TO DO:
Leave out all pictures while repeating the records exactly and completely.

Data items
####################

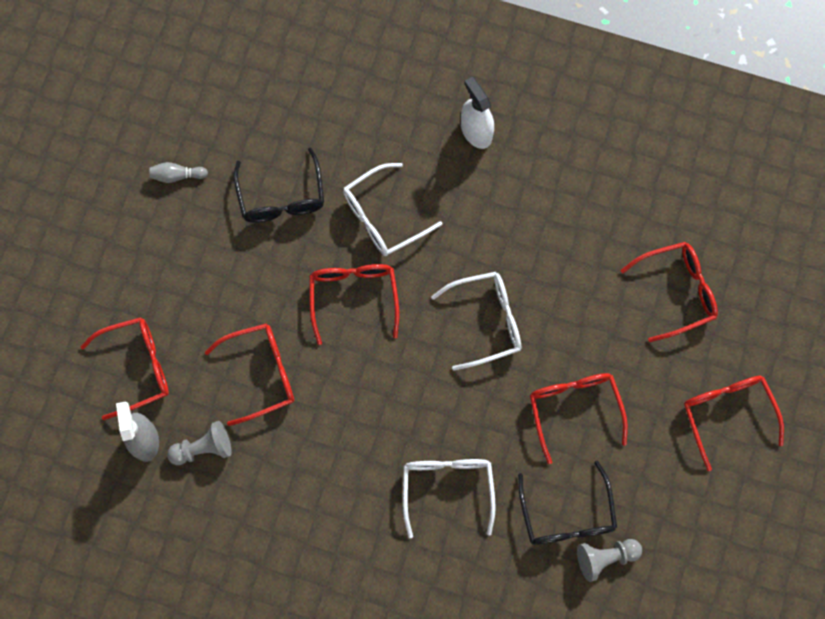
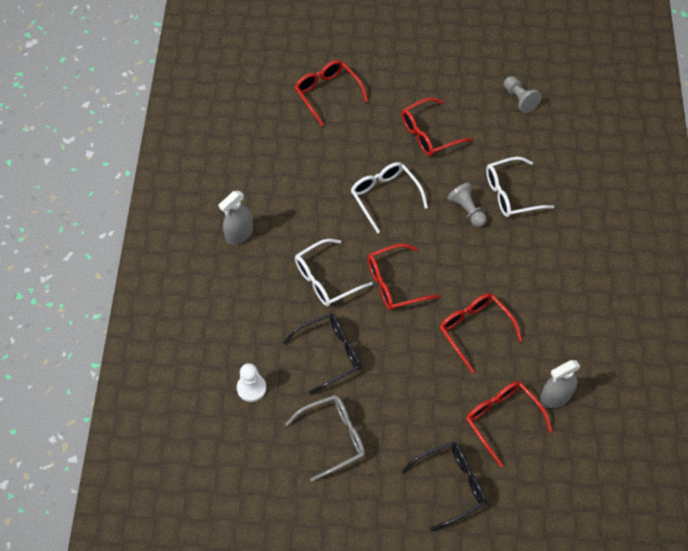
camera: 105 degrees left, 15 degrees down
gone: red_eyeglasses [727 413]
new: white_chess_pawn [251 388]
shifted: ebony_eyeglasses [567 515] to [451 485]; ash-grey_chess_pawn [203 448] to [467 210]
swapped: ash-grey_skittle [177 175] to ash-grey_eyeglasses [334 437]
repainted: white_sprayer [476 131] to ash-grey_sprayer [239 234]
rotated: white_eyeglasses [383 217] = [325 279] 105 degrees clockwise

####################

EXPECTED OUTPUT:
camera: 105 degrees left, 15 degrees down
gone: red_eyeglasses [727 413]
new: white_chess_pawn [251 388]
shifted: ebony_eyeglasses [567 515] to [451 485]; ash-grey_chess_pawn [203 448] to [467 210]
swapped: ash-grey_skittle [177 175] to ash-grey_eyeglasses [334 437]
repainted: white_sprayer [476 131] to ash-grey_sprayer [239 234]
rotated: white_eyeglasses [383 217] = [325 279] 105 degrees clockwise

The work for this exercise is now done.